-------- RECORDS SUPPLIED --------

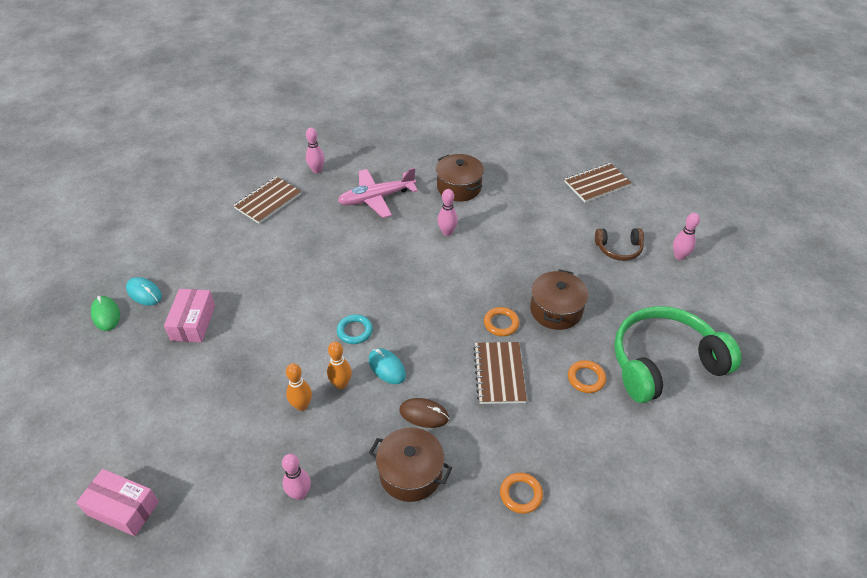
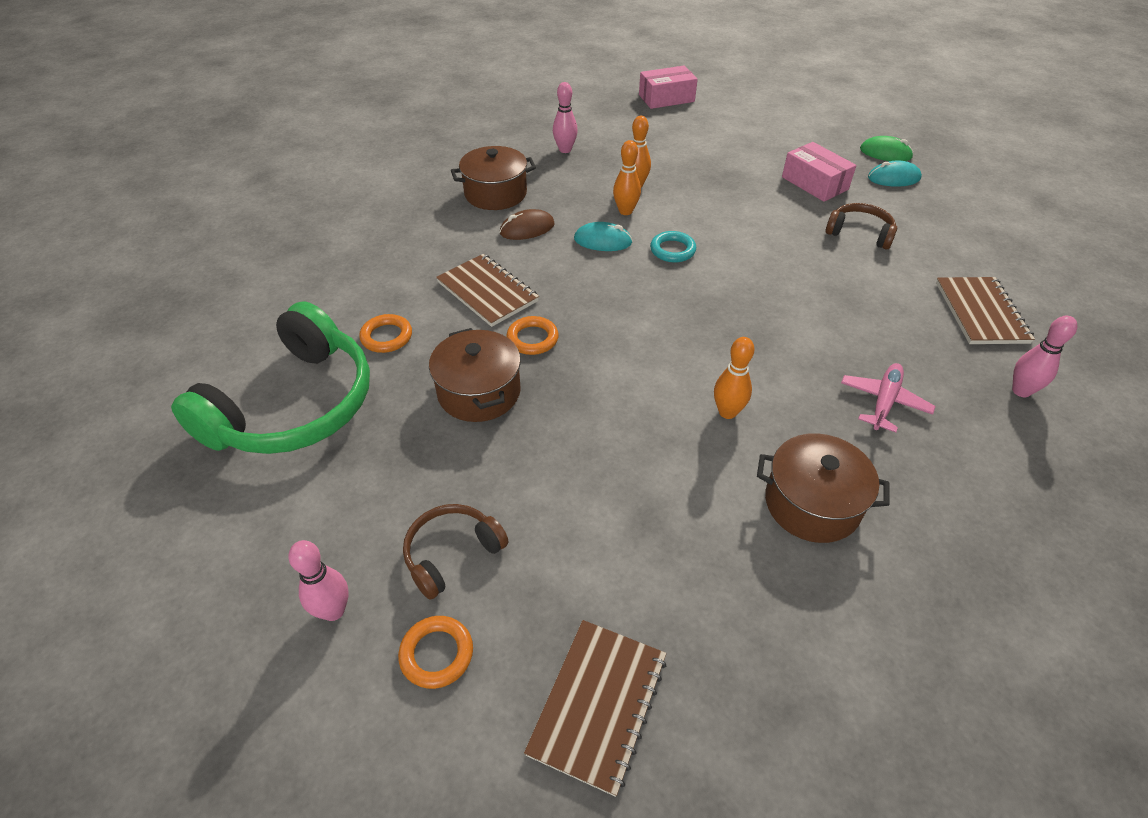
camera: 140 degrees right, 0 degrees up
pink plane [338,168,418,218] -> pink plane [841,363,935,432], size x0.65
pink bowling pin [437,189,458,236] -> orange bowling pin [714,337,755,419]
orange ring [500,473,543,514] -> orange ring moved to [398,616,473,689]
none -> brown headphones [826,203,897,250]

--------

◆ WORK INSTRUCTIONS ◆
Return every line of the listing above where "pink" appears.

◆ FINAL ANSWER ◆
pink plane [338,168,418,218] -> pink plane [841,363,935,432], size x0.65
pink bowling pin [437,189,458,236] -> orange bowling pin [714,337,755,419]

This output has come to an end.